↓

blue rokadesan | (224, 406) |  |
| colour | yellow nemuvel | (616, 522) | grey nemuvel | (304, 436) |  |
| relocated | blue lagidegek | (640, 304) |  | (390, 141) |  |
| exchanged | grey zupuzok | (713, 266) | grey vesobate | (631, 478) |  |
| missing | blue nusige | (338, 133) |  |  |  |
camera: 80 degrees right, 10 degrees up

↑
↓

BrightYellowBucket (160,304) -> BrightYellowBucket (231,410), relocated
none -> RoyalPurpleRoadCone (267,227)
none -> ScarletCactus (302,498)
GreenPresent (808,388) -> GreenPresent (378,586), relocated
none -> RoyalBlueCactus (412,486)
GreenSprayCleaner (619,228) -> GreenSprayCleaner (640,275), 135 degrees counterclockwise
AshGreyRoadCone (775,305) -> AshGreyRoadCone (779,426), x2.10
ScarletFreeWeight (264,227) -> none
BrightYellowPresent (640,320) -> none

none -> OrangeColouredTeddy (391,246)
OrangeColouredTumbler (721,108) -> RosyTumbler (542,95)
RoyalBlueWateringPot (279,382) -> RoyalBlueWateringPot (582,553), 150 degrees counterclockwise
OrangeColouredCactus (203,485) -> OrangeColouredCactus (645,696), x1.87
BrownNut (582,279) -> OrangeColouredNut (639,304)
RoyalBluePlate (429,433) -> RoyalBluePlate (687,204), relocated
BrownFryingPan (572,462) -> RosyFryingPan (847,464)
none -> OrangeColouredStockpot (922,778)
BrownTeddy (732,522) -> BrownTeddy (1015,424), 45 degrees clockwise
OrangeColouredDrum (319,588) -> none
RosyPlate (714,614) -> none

↑
↓

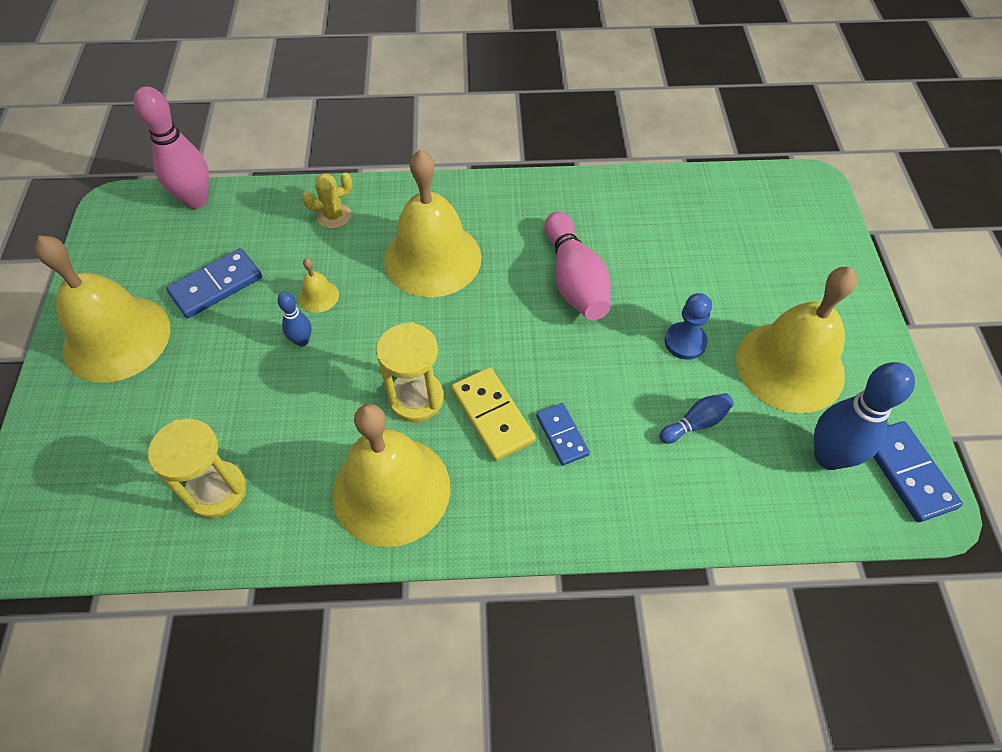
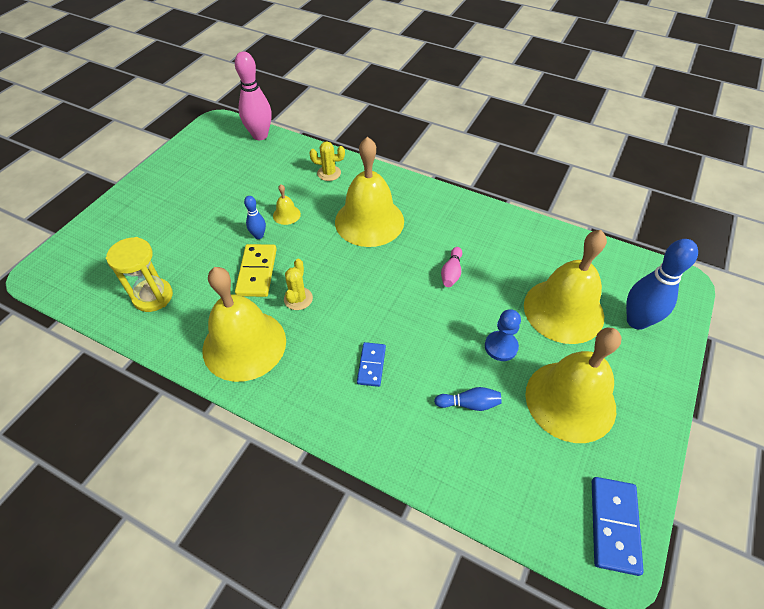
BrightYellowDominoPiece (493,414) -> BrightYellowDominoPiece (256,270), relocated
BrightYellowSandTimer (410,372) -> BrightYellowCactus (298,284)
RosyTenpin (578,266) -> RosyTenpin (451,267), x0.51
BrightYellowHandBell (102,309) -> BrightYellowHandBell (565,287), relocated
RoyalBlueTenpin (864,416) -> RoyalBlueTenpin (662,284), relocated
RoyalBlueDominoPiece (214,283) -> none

↑

*EXERCISE*
Using the data above, reproduce exactly the lines from the line that contains "GreenSprayCleaner (619,228) ->" through the line that contains "ScarletFreeWeight (264,227) -> none", including both.

*ANSWER TO THIS TASK*
GreenSprayCleaner (619,228) -> GreenSprayCleaner (640,275), 135 degrees counterclockwise
AshGreyRoadCone (775,305) -> AshGreyRoadCone (779,426), x2.10
ScarletFreeWeight (264,227) -> none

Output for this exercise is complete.